* [ABOUT THIS EXERCISE]: Having found the line containing "none -> green headphones [182,159,280,235]" in the records below, copy that line and each later one exactly, dropping pictures.

[Opening DATA EXTRACTS section]

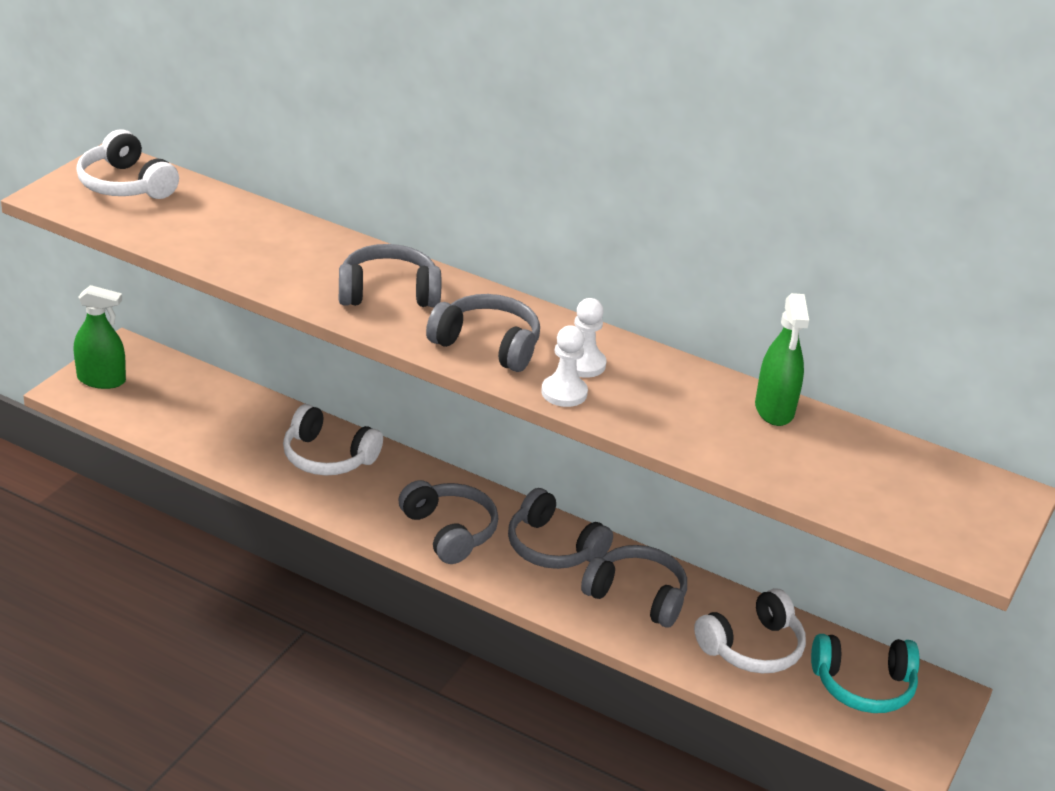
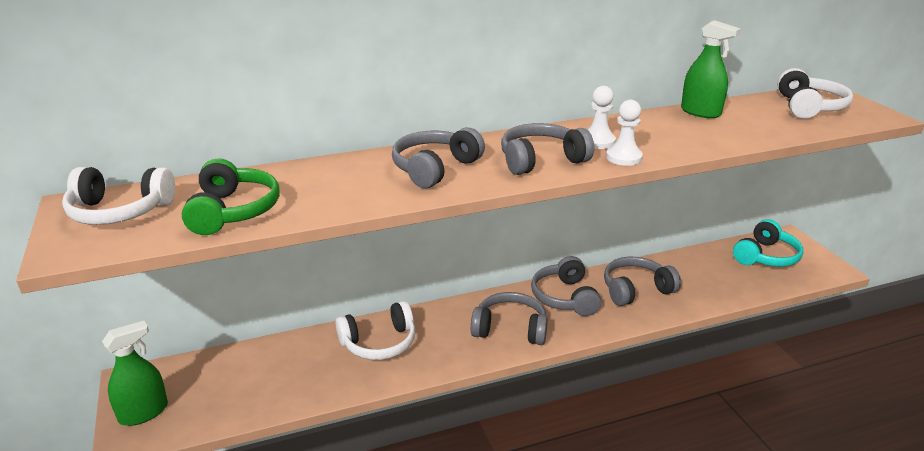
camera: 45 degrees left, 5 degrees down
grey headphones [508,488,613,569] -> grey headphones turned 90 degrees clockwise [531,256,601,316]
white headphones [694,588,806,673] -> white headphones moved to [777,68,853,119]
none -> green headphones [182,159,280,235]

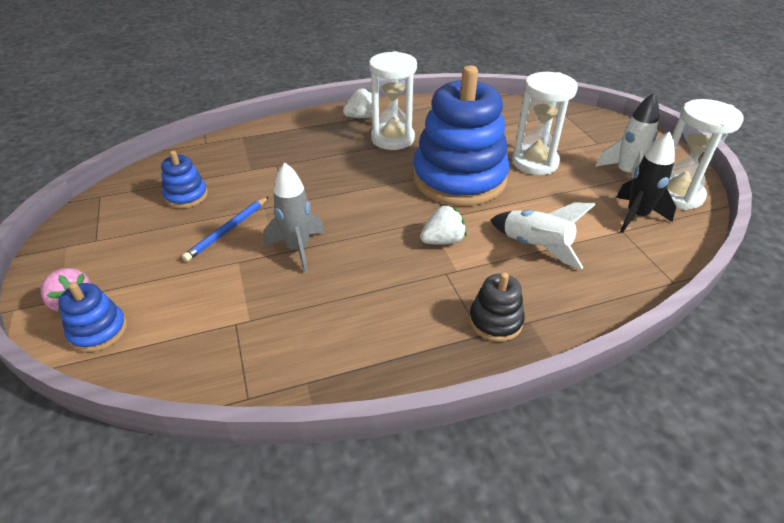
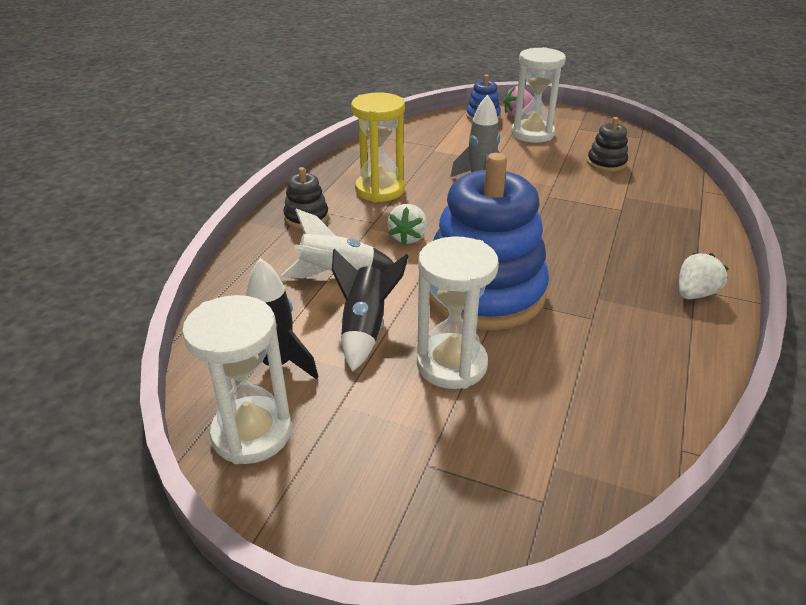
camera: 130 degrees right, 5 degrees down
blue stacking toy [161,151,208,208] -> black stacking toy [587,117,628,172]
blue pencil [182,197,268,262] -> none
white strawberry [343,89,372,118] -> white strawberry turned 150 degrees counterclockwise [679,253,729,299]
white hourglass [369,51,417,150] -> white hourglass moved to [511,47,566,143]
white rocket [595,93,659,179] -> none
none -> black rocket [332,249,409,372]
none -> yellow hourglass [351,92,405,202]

[Closing DATA EXTRACTS section]

* [FINISHED EXERCISE]:
none -> green headphones [182,159,280,235]

camera: 130 degrees right, 5 degrees down
blue stacking toy [161,151,208,208] -> black stacking toy [587,117,628,172]
blue pencil [182,197,268,262] -> none
white strawberry [343,89,372,118] -> white strawberry turned 150 degrees counterclockwise [679,253,729,299]
white hourglass [369,51,417,150] -> white hourglass moved to [511,47,566,143]
white rocket [595,93,659,179] -> none
none -> black rocket [332,249,409,372]
none -> yellow hourglass [351,92,405,202]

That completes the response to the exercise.